| Prompt |
Of the entries below, repeat exactly only those lines from the one containing "SD3 pin MISO: D1 -> D3" through the last line, with pictures omitted.

| Modification records |

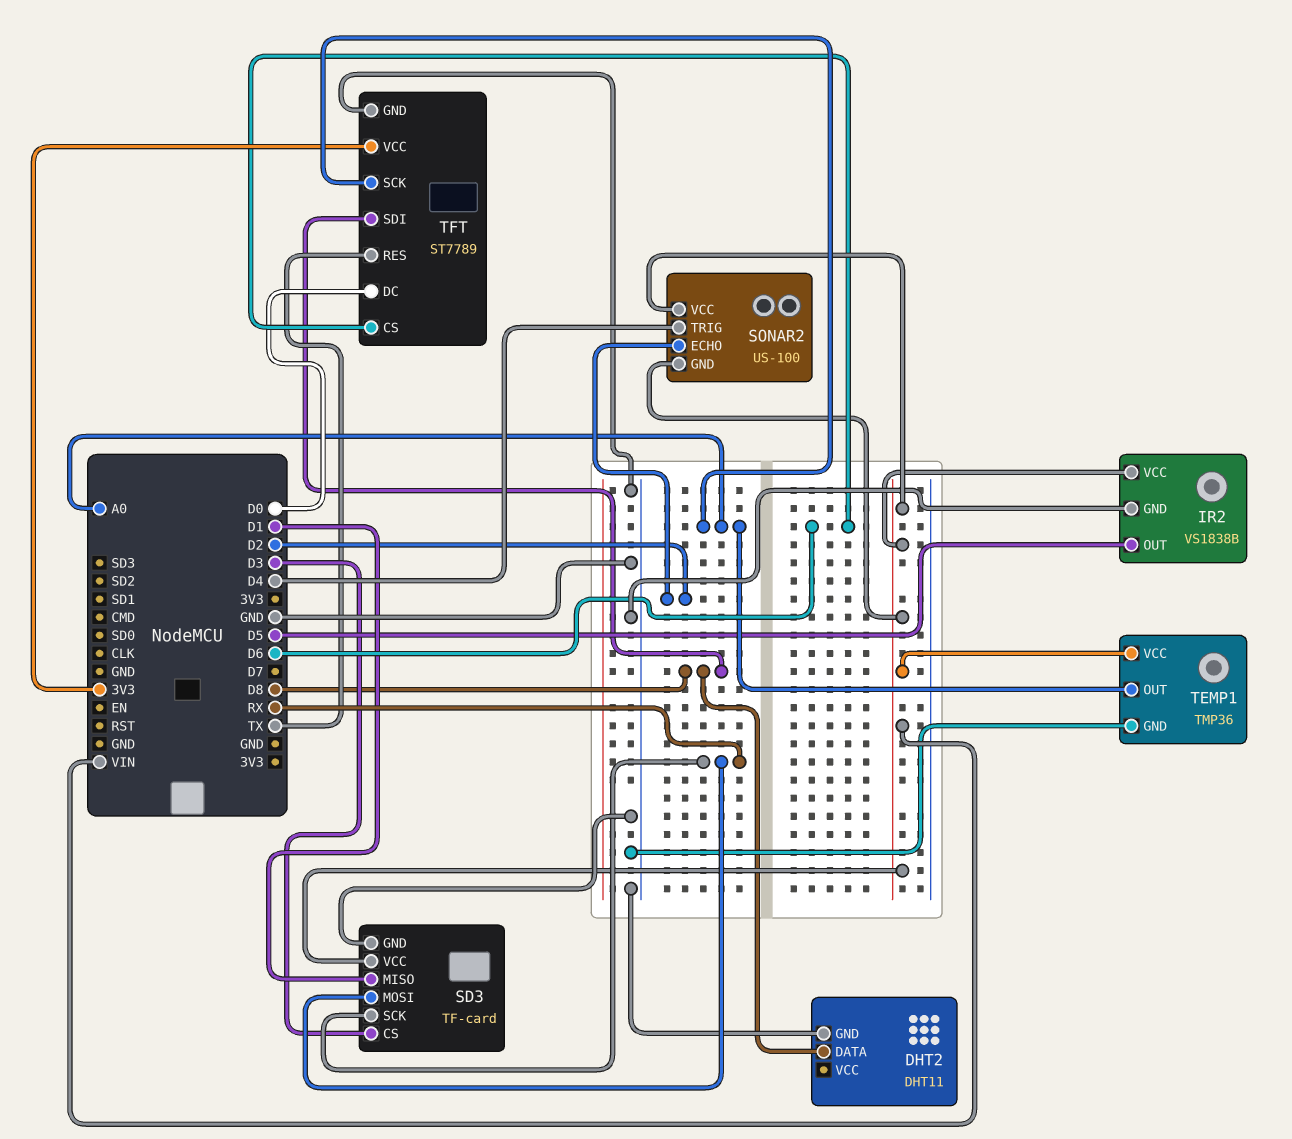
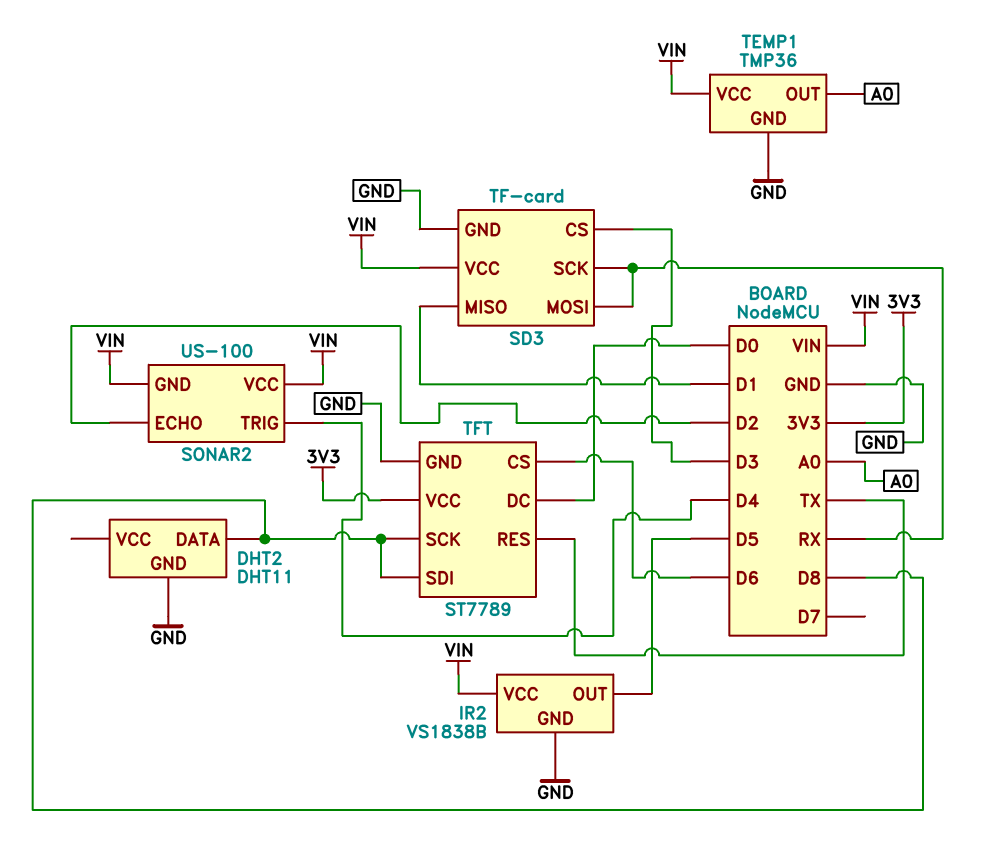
TFT pin SCK: A0 -> D8

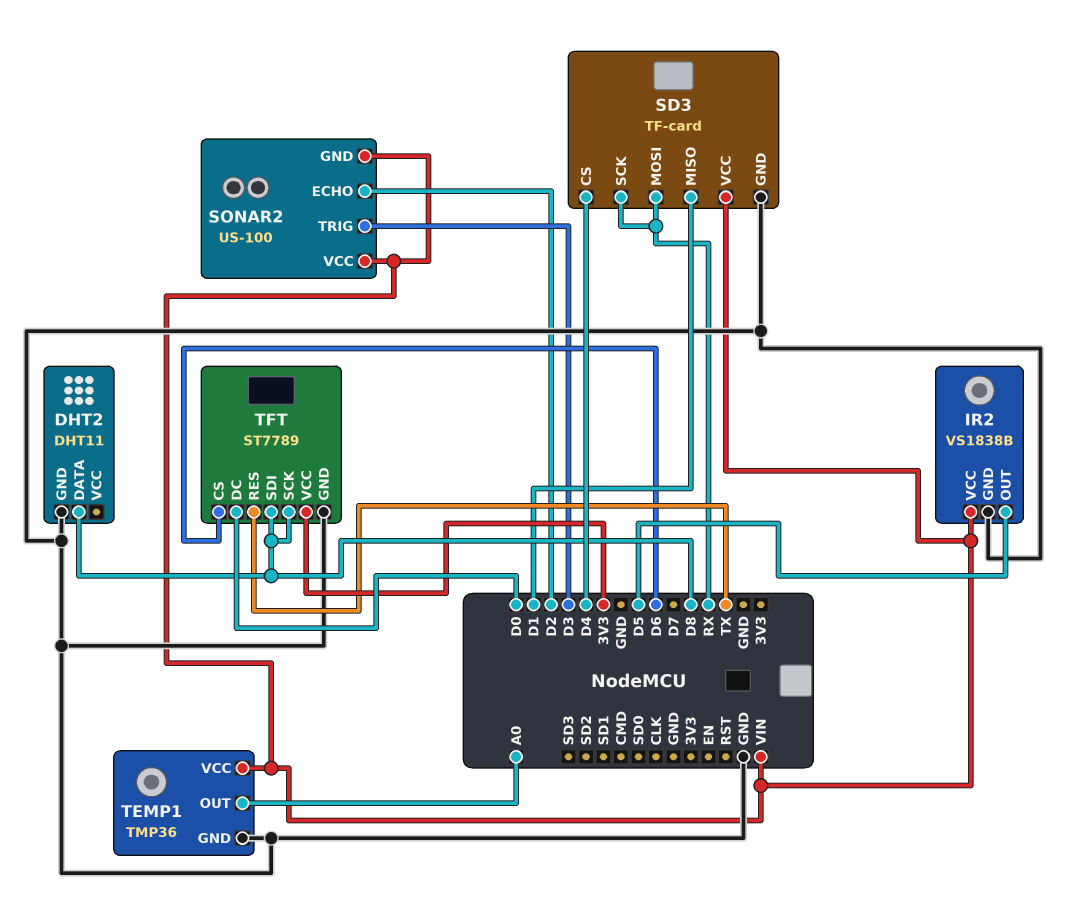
SD3 pin CS: D3 -> D4
SONAR2 pin TRIG: D4 -> D3

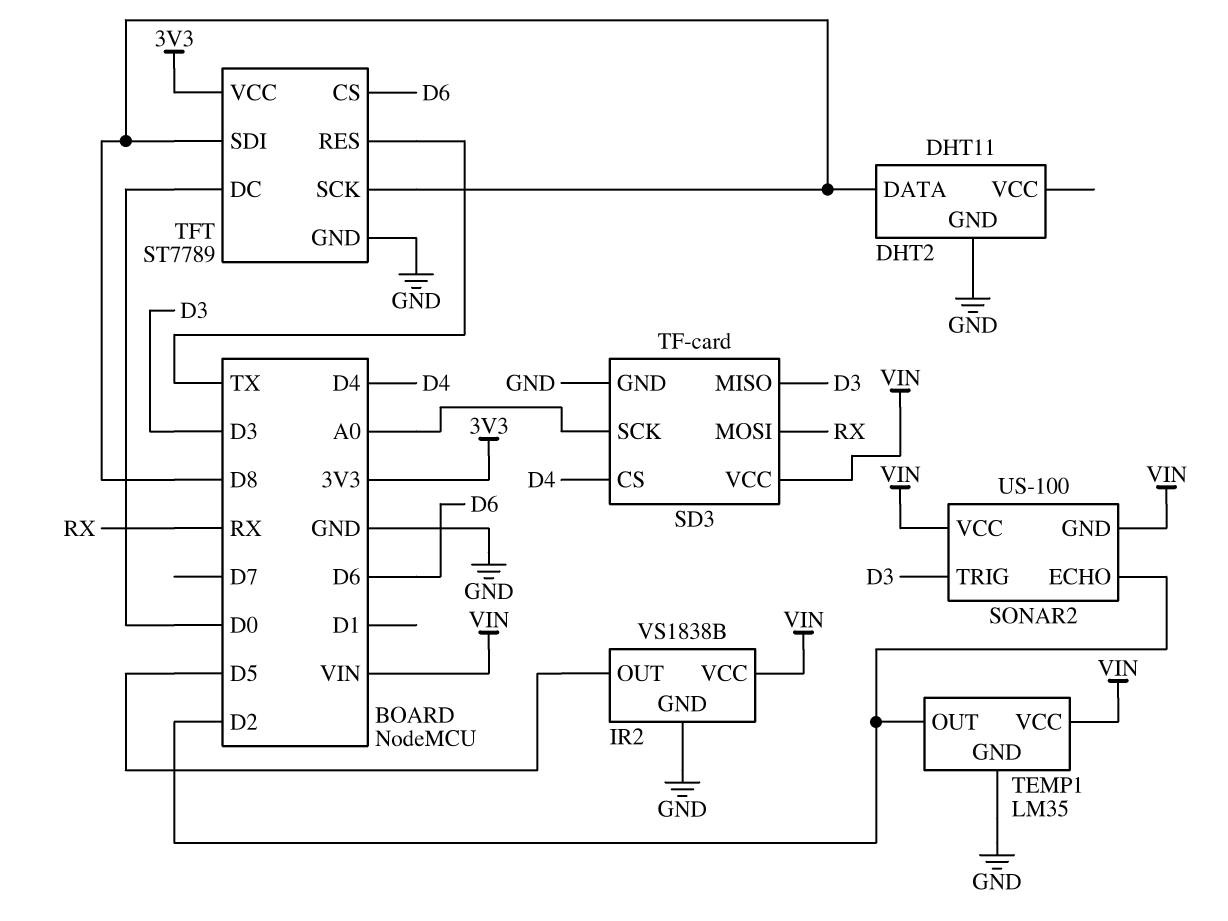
SD3 pin MISO: D1 -> D3
SD3 pin SCK: RX -> A0
TEMP1: TMP36 -> LM35
TEMP1 pin OUT: A0 -> D2

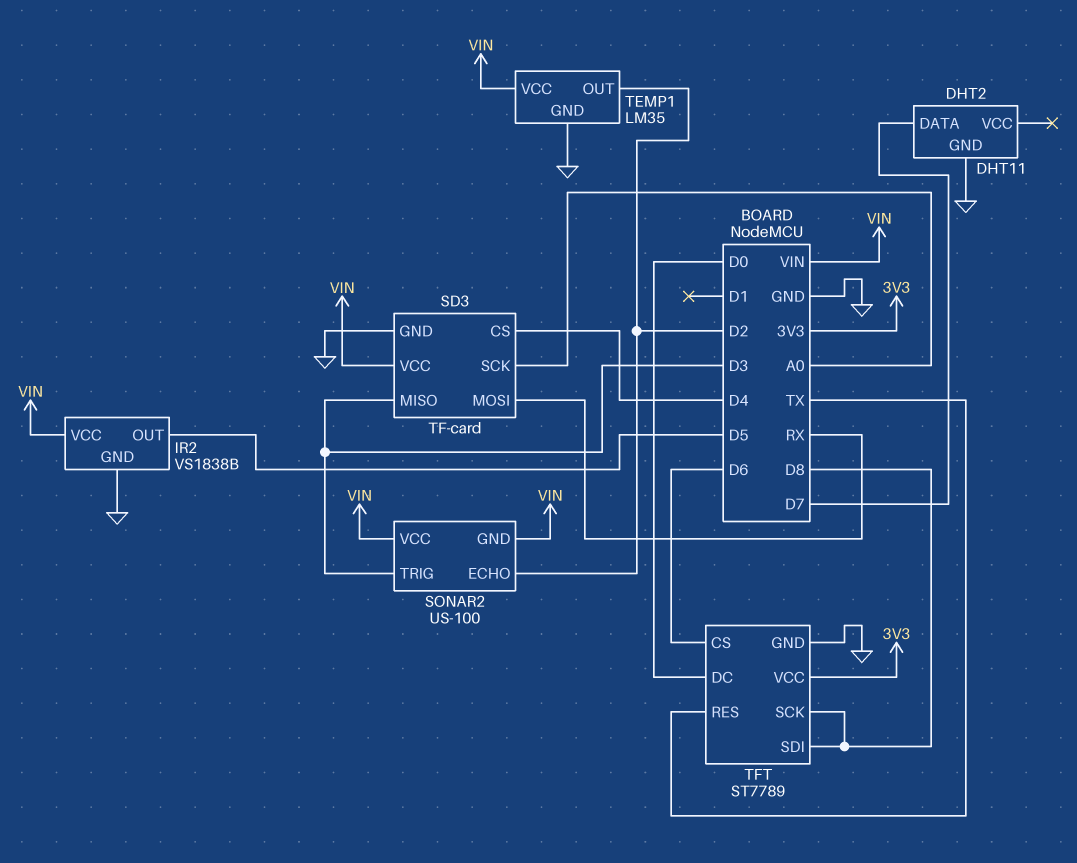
DHT2 pin DATA: D8 -> D7

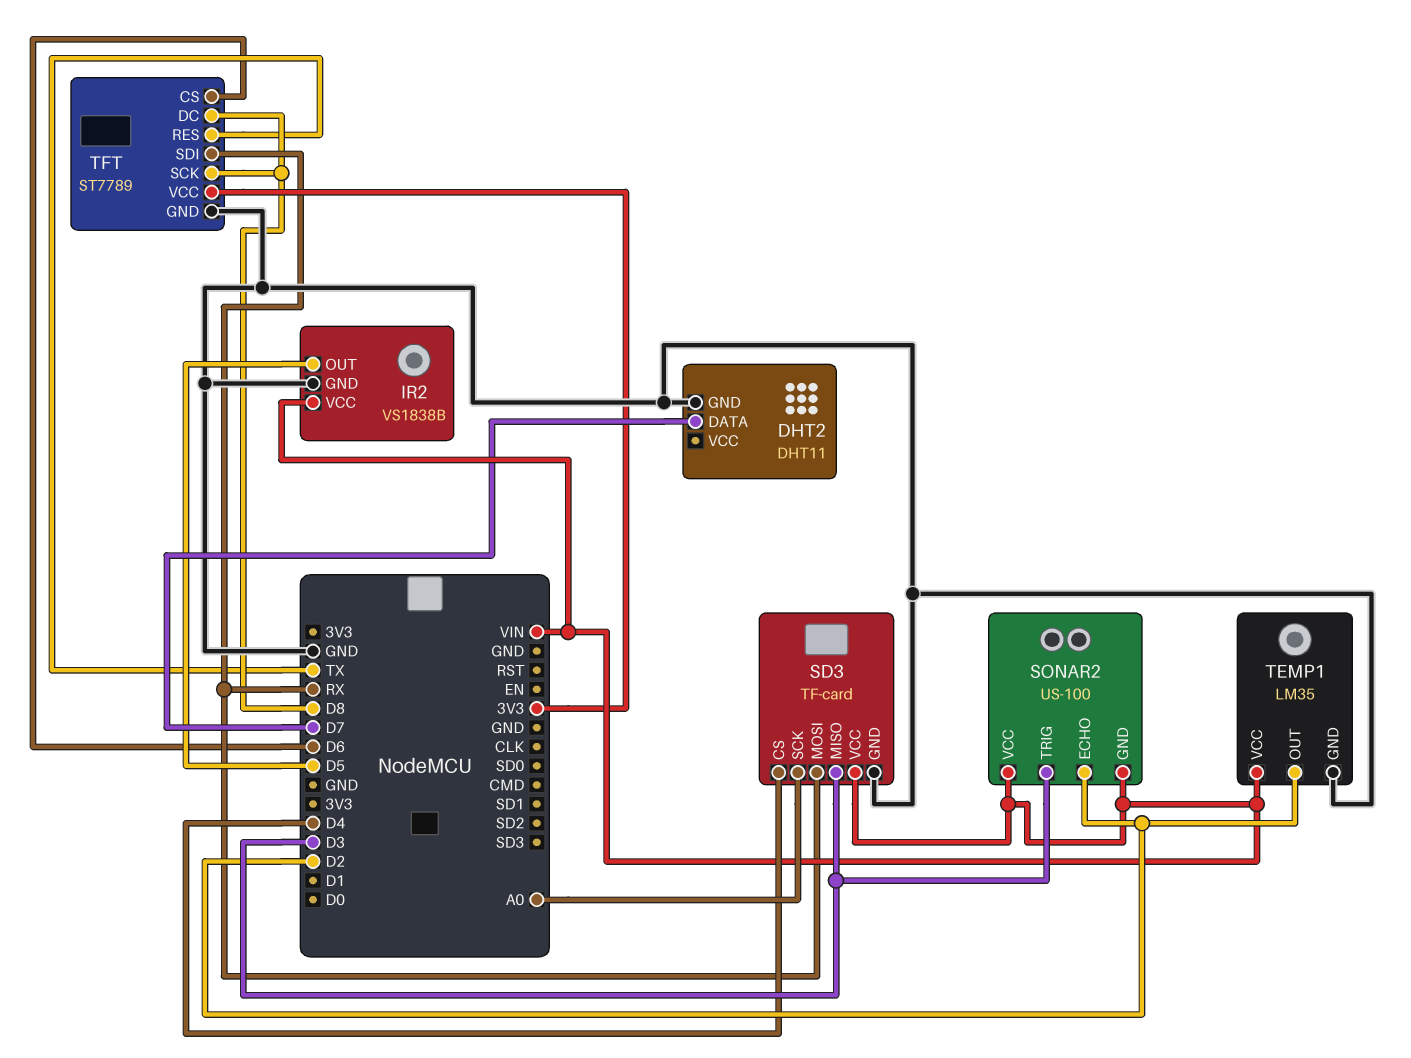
TFT pin DC: D0 -> D8
TFT pin SDI: D8 -> RX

| Output for this exercise |
SD3 pin MISO: D1 -> D3
SD3 pin SCK: RX -> A0
TEMP1: TMP36 -> LM35
TEMP1 pin OUT: A0 -> D2

DHT2 pin DATA: D8 -> D7

TFT pin DC: D0 -> D8
TFT pin SDI: D8 -> RX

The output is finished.